[Scene edit records]
========

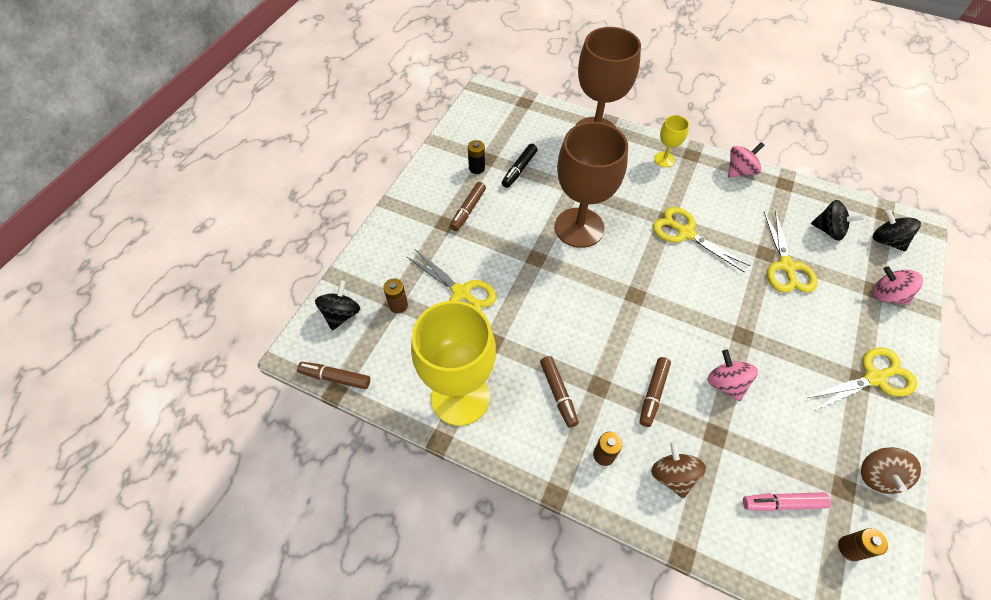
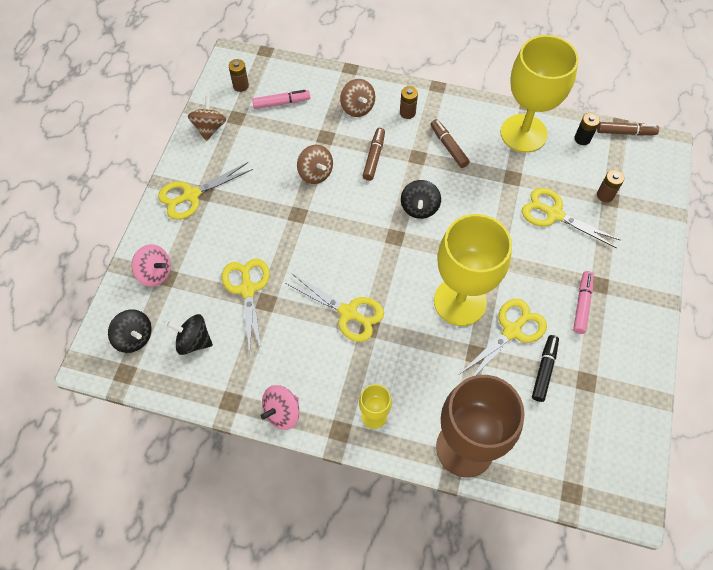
camera: 170 degrees right, 5 degrees up
(341, 314) = (649, 180): black spinning top -> black spinning top (419, 208)
(468, 210) = (582, 305): brown marker -> pink marker
(476, 168) = (593, 364): black battery -> black battery (582, 139)
(537, 199) = (512, 331): none -> yellow scissors
(579, 227) = (460, 301): brown goblet -> yellow goblet
(725, 383) = (315, 173): pink spinning top -> brown spinning top

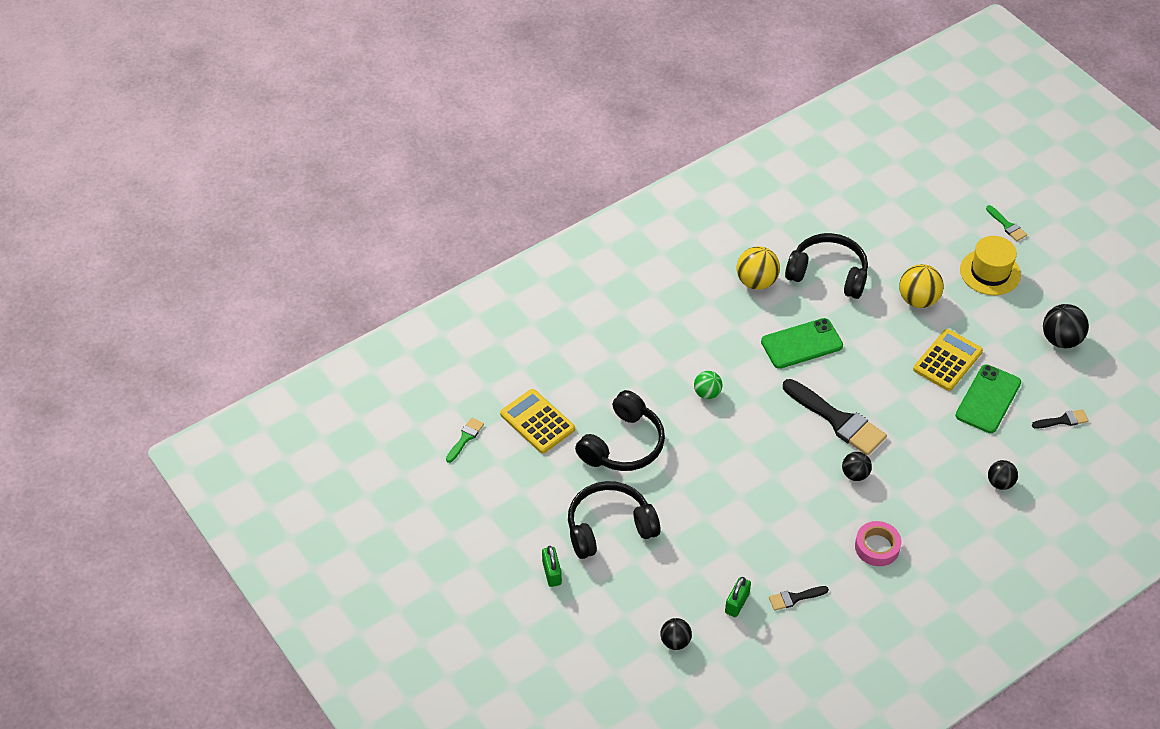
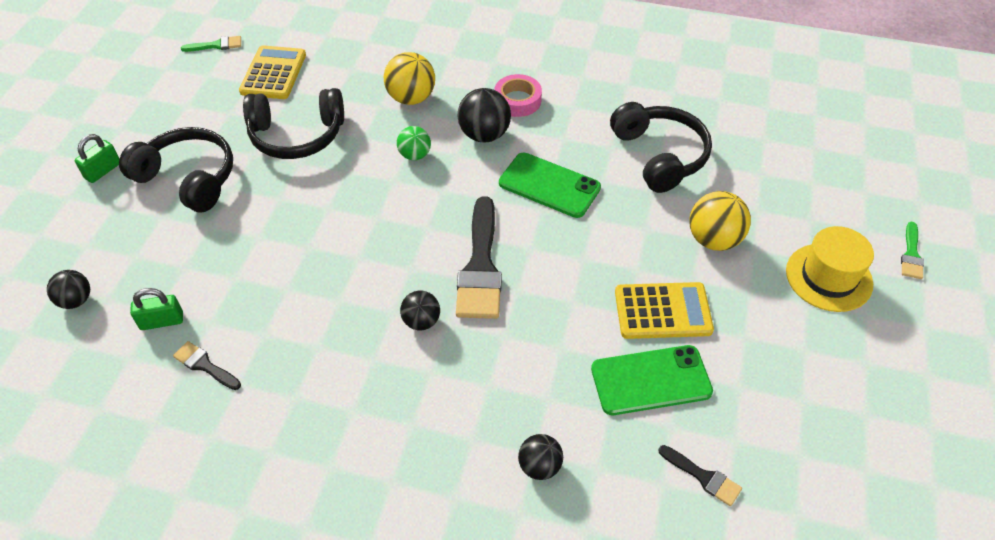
camera: 50 degrees right, 0 degrees up
(756, 282) = (587, 114): yellow ball -> yellow ball (411, 98)
(877, 547) = (336, 399): pink tape -> pink tape (517, 100)
(1061, 340) = (820, 400): black ball -> black ball (484, 135)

========

• **Aim of the task**
Among the records, find all lines that include the string "right" and return them.

• **Answer below**
camera: 170 degrees right, 5 degrees up
camera: 50 degrees right, 0 degrees up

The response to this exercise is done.